Copy out the listing below with each "semicircle" swapped for "half-circle" and every other word kept the same. Leave out the pictures.

=======

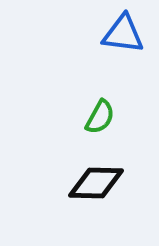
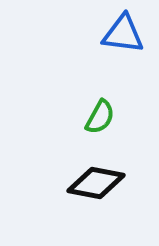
black diamond: rotated 10 degrees clockwise
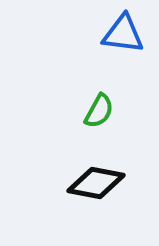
green semicircle: moved 1 px left, 6 px up
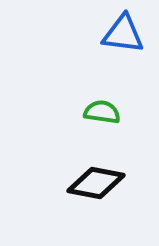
green semicircle: moved 3 px right, 1 px down; rotated 111 degrees counterclockwise
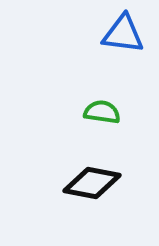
black diamond: moved 4 px left
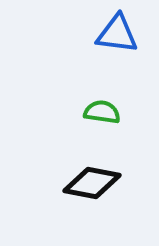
blue triangle: moved 6 px left
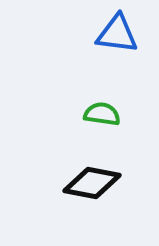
green semicircle: moved 2 px down
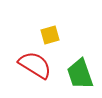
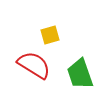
red semicircle: moved 1 px left
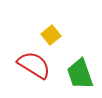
yellow square: moved 1 px right; rotated 24 degrees counterclockwise
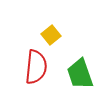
red semicircle: moved 2 px right, 2 px down; rotated 64 degrees clockwise
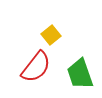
red semicircle: rotated 32 degrees clockwise
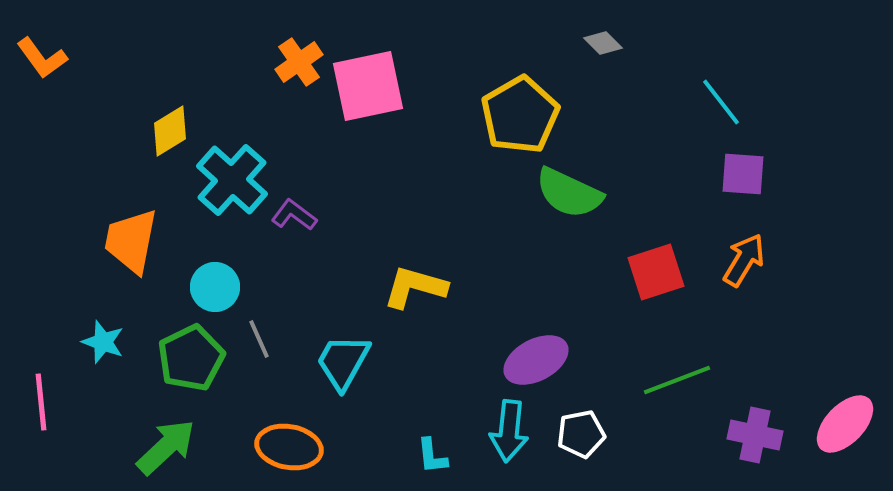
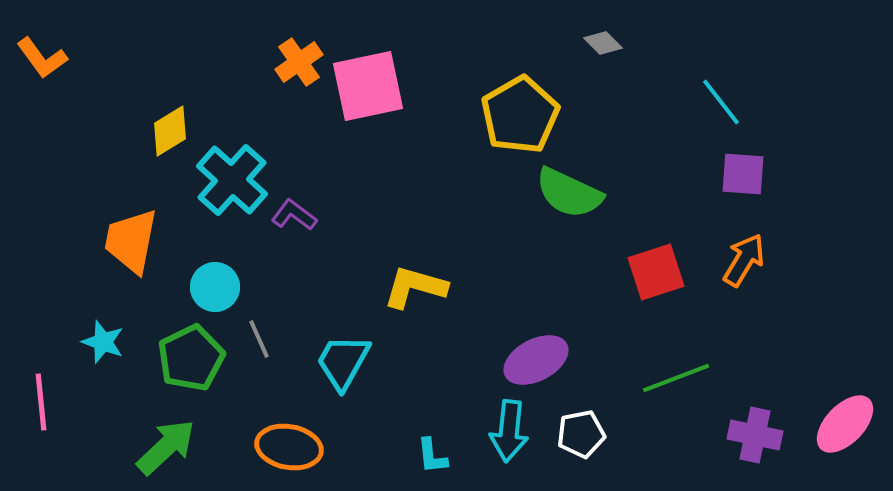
green line: moved 1 px left, 2 px up
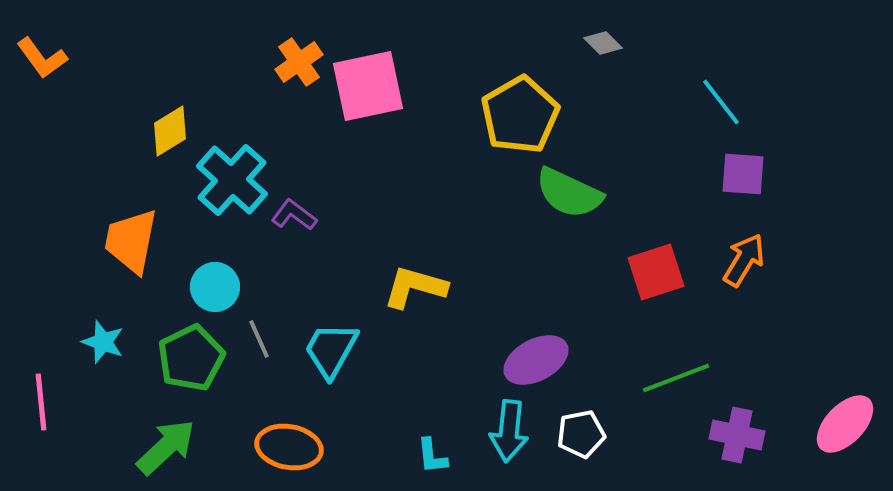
cyan trapezoid: moved 12 px left, 12 px up
purple cross: moved 18 px left
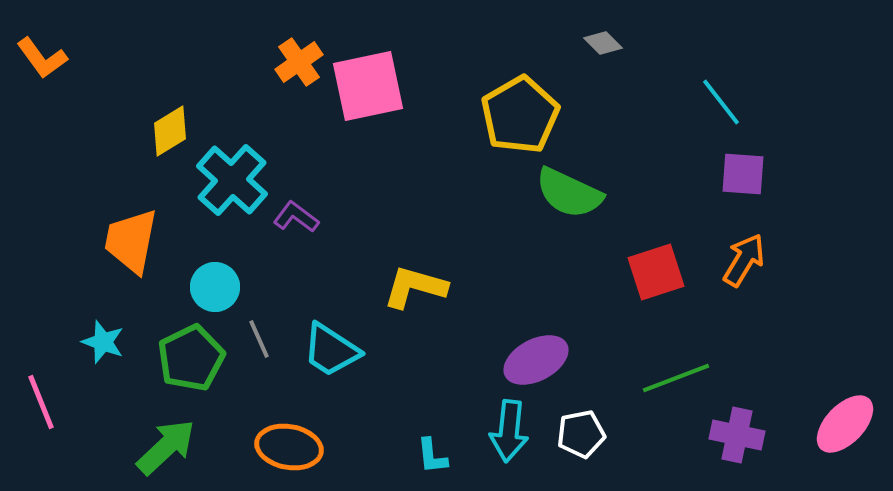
purple L-shape: moved 2 px right, 2 px down
cyan trapezoid: rotated 86 degrees counterclockwise
pink line: rotated 16 degrees counterclockwise
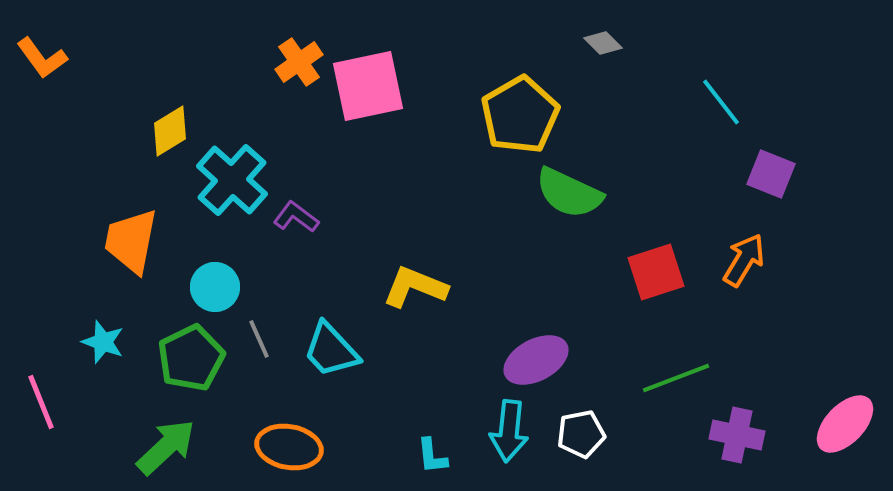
purple square: moved 28 px right; rotated 18 degrees clockwise
yellow L-shape: rotated 6 degrees clockwise
cyan trapezoid: rotated 14 degrees clockwise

=======

:: Solution to this problem ::
black diamond: rotated 10 degrees clockwise
green half-circle: moved 1 px left, 6 px up
green half-circle: moved 3 px right, 1 px down; rotated 111 degrees counterclockwise
black diamond: moved 4 px left
blue triangle: moved 6 px left
green half-circle: moved 2 px down
red half-circle: moved 1 px left
yellow square: moved 1 px right; rotated 24 degrees counterclockwise
red half-circle: moved 2 px right, 2 px down; rotated 64 degrees clockwise
red half-circle: rotated 32 degrees clockwise
green line: moved 1 px left, 2 px up
cyan trapezoid: moved 12 px left, 12 px up
purple cross: moved 18 px left
purple L-shape: moved 2 px right, 2 px down
cyan trapezoid: rotated 86 degrees counterclockwise
pink line: rotated 16 degrees counterclockwise
purple square: moved 28 px right; rotated 18 degrees clockwise
yellow L-shape: rotated 6 degrees clockwise
cyan trapezoid: rotated 14 degrees clockwise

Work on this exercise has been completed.